What the task asks: Retype the data that follows exactly. No pictures belong in the copy.

Records provided:

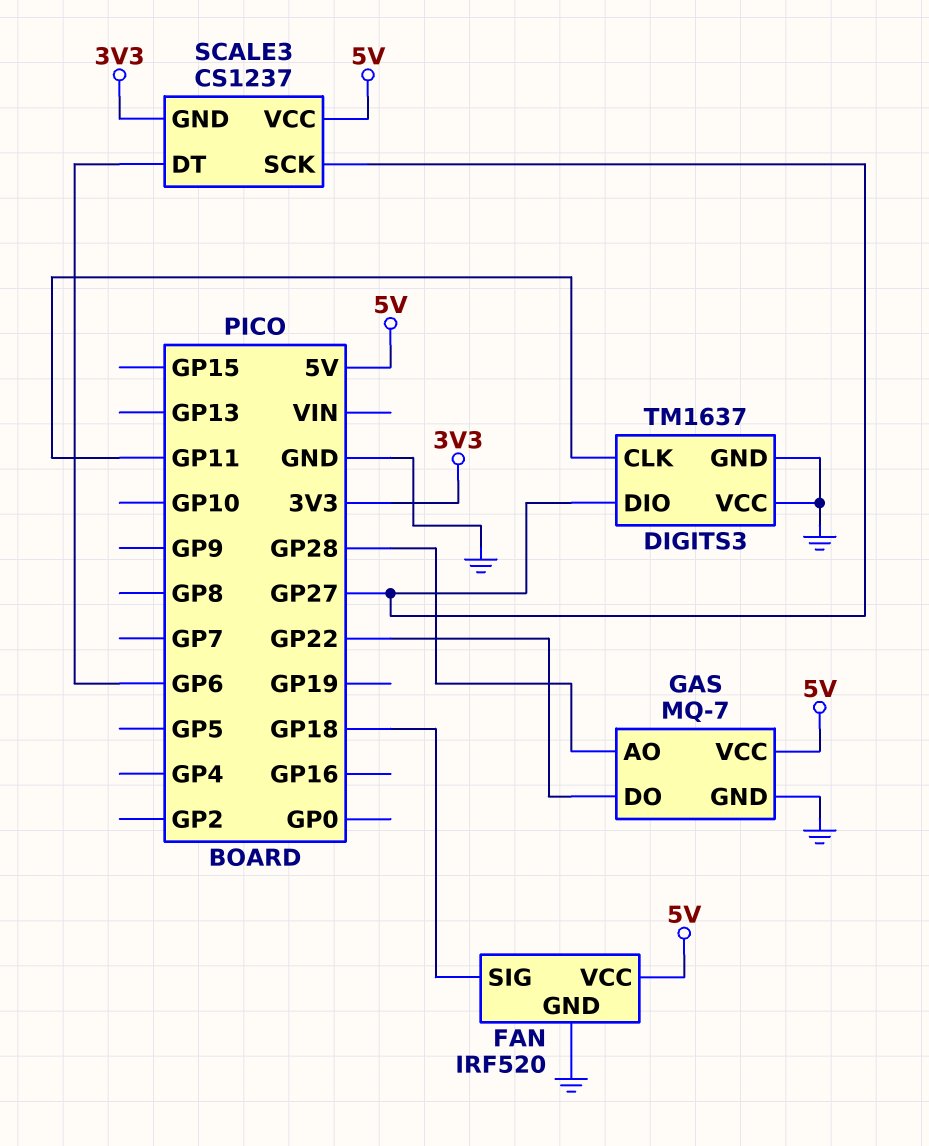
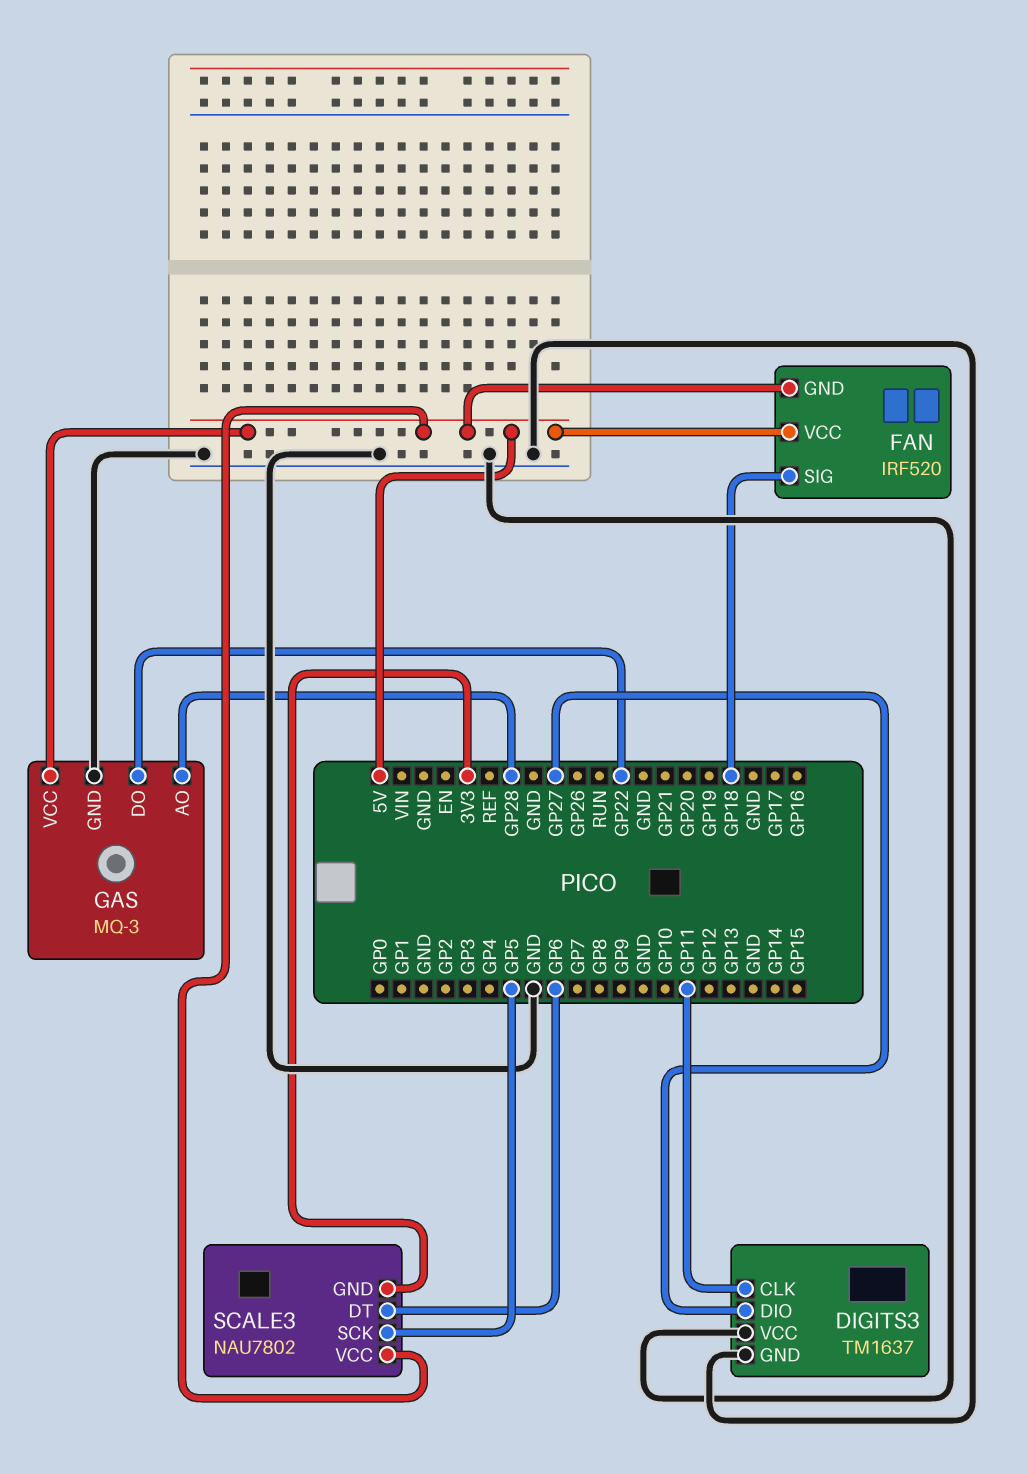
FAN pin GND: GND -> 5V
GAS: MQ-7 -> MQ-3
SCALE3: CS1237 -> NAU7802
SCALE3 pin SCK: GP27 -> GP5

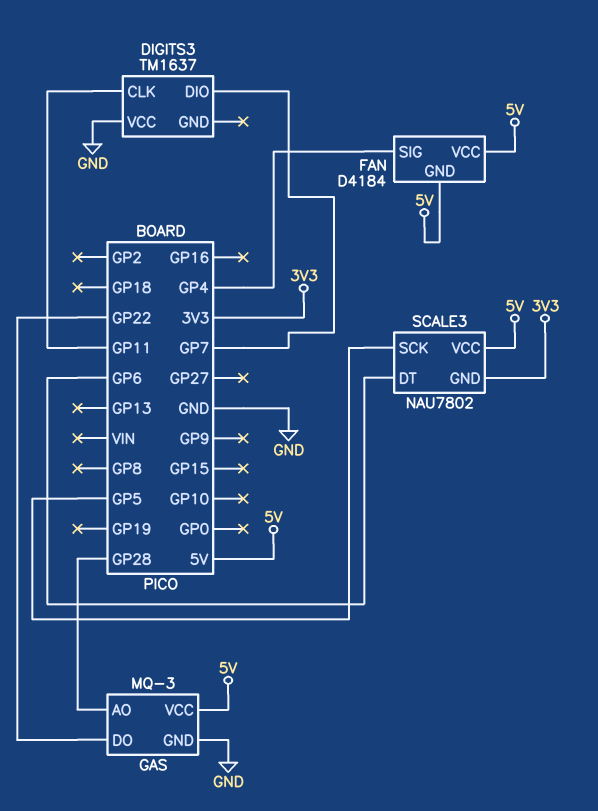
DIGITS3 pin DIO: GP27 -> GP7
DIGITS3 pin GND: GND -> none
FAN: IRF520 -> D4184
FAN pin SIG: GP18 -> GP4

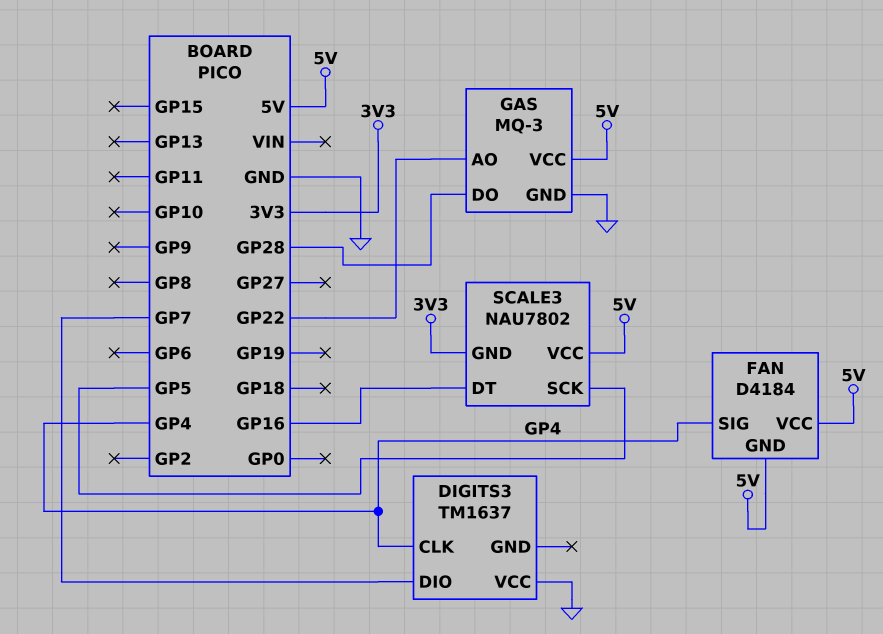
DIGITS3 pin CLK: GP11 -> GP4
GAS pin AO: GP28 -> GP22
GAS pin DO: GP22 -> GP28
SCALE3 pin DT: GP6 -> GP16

Response box:
FAN pin GND: GND -> 5V
GAS: MQ-7 -> MQ-3
SCALE3: CS1237 -> NAU7802
SCALE3 pin SCK: GP27 -> GP5

DIGITS3 pin DIO: GP27 -> GP7
DIGITS3 pin GND: GND -> none
FAN: IRF520 -> D4184
FAN pin SIG: GP18 -> GP4

DIGITS3 pin CLK: GP11 -> GP4
GAS pin AO: GP28 -> GP22
GAS pin DO: GP22 -> GP28
SCALE3 pin DT: GP6 -> GP16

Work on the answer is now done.